## The task
Show, from the records below, all lines that contain the word "orange".

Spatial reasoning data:
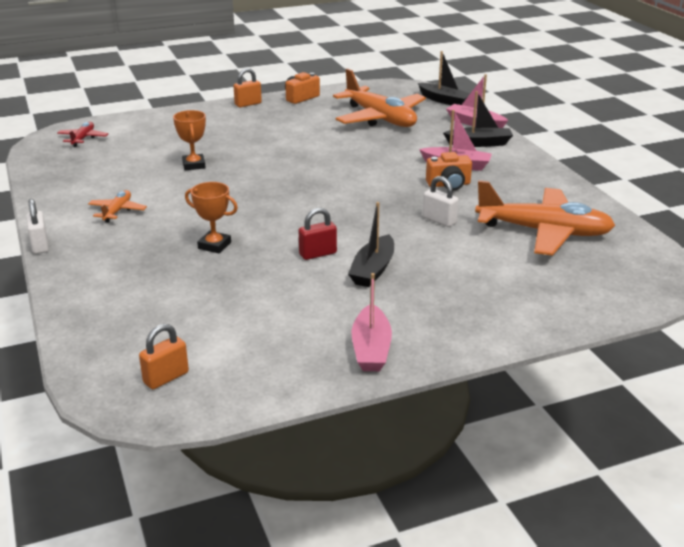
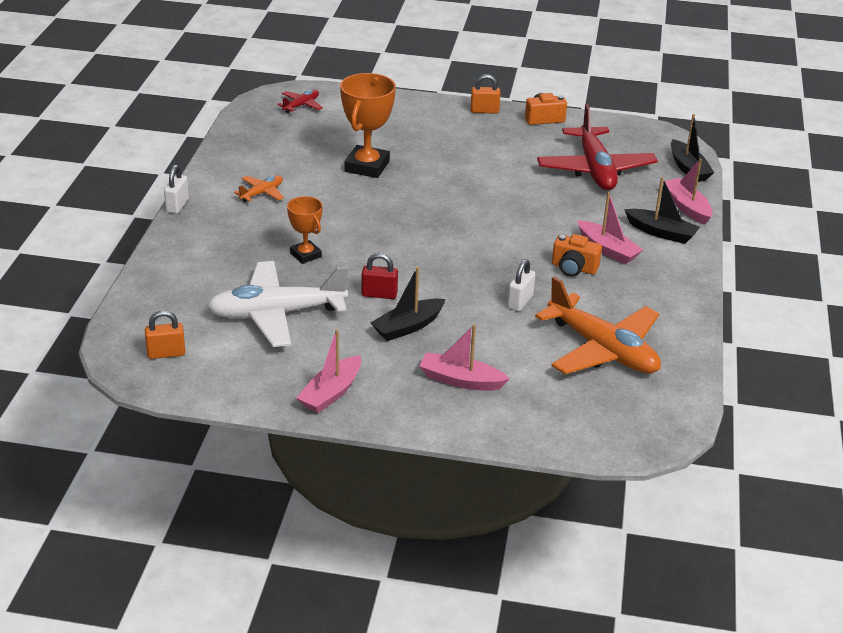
camera: 30 degrees right, 5 degrees up
orange trophy [173,110,206,170] -> orange trophy [340,73,396,178], size x1.71
orange plane [333,68,426,127] -> red plane [537,104,658,190]
white padlock [423,176,458,227] -> white padlock turned 45 degrees clockwise [507,259,535,311]
none -> white plane [207,261,348,347]
none -> pink boat [419,324,509,391]

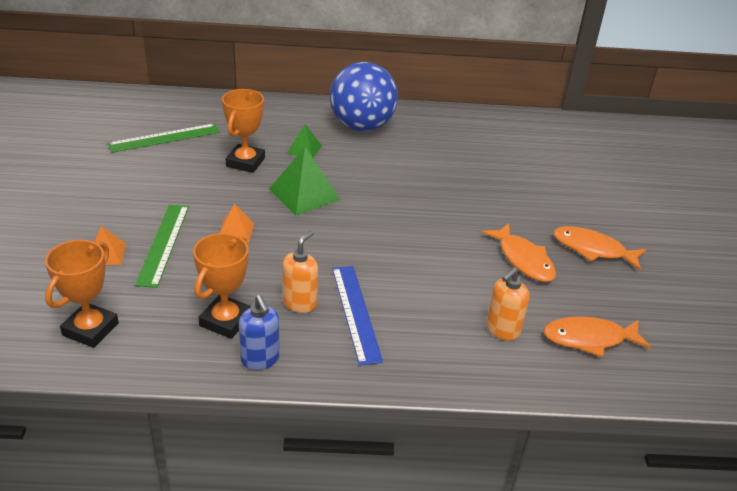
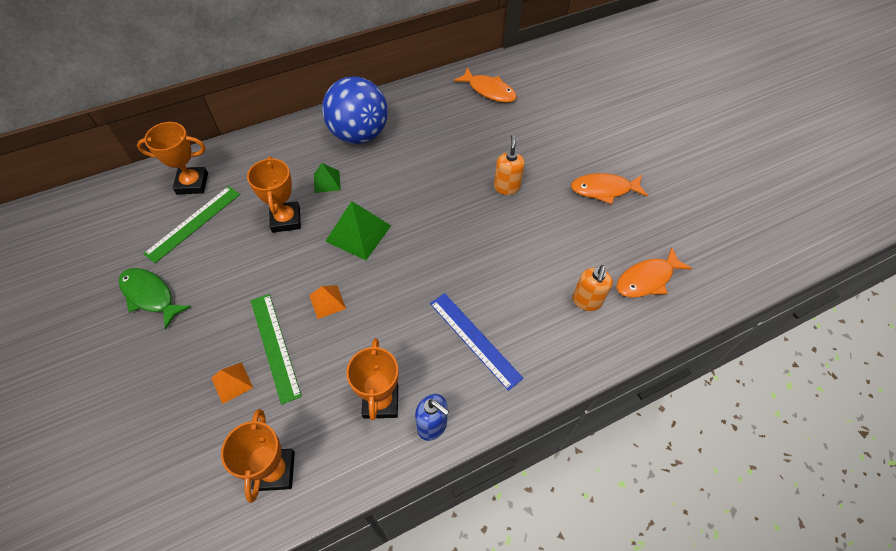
camera: 25 degrees left, 20 degrees up
orange soap dispenser [282,230,318,313] -> orange soap dispenser moved to [494,135,525,195]
orange fish [482,223,556,282] -> orange fish moved to [454,67,517,103]
none -> green fish [119,268,191,329]
none -> orange trophy [137,122,208,194]

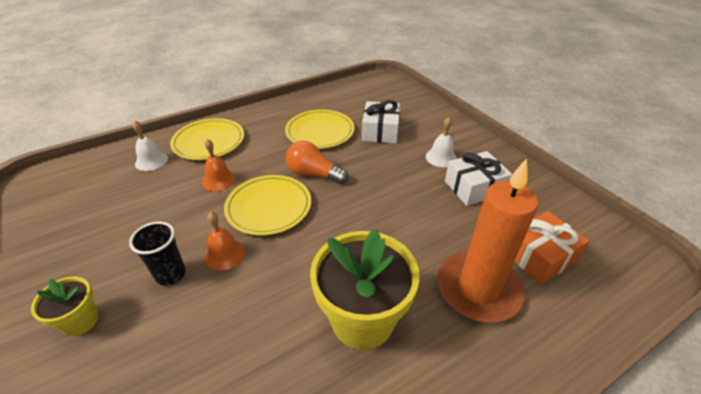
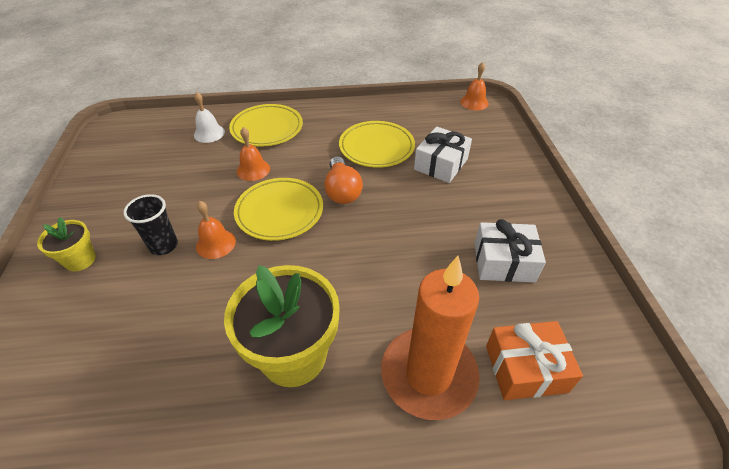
camera: 25 degrees right, 5 degrees up
orange light bulb [286,141,348,184] -> orange light bulb turned 150 degrees counterclockwise [324,156,363,204]
white bell [426,117,457,167] -> none
none -> orange bell [460,62,488,110]

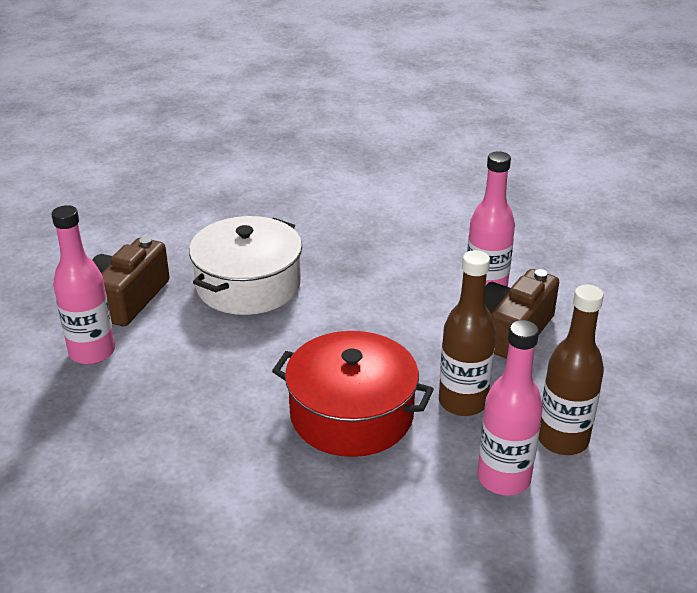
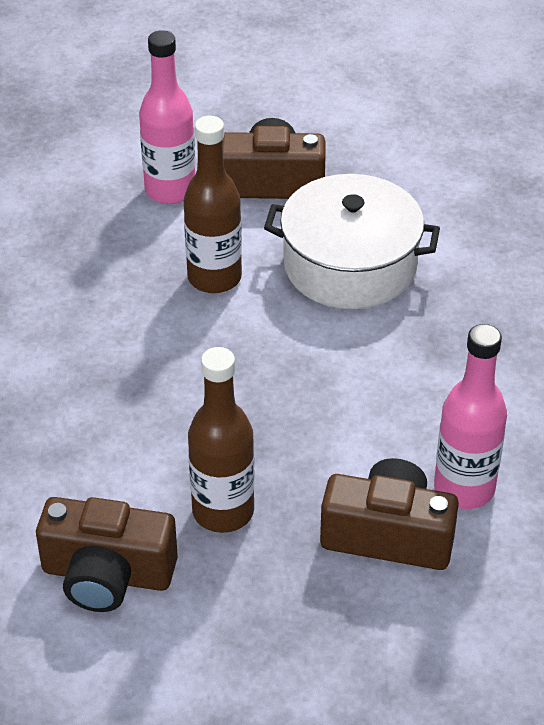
camera: 70 degrees right, 10 degrees up
red pot [272,331,434,457] -> none
pink bottle [477,320,543,495] -> brown camera [36,497,178,612]
brown bottle [538,285,604,455] -> brown bottle moved to [184,116,242,293]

## Answer box
orange trophy [173,110,206,170] -> orange trophy [340,73,396,178], size x1.71
orange plane [333,68,426,127] -> red plane [537,104,658,190]
orange soap dispenser [282,230,318,313] -> orange soap dispenser moved to [494,135,525,195]
orange fish [482,223,556,282] -> orange fish moved to [454,67,517,103]
none -> orange trophy [137,122,208,194]
orange light bulb [286,141,348,184] -> orange light bulb turned 150 degrees counterclockwise [324,156,363,204]
none -> orange bell [460,62,488,110]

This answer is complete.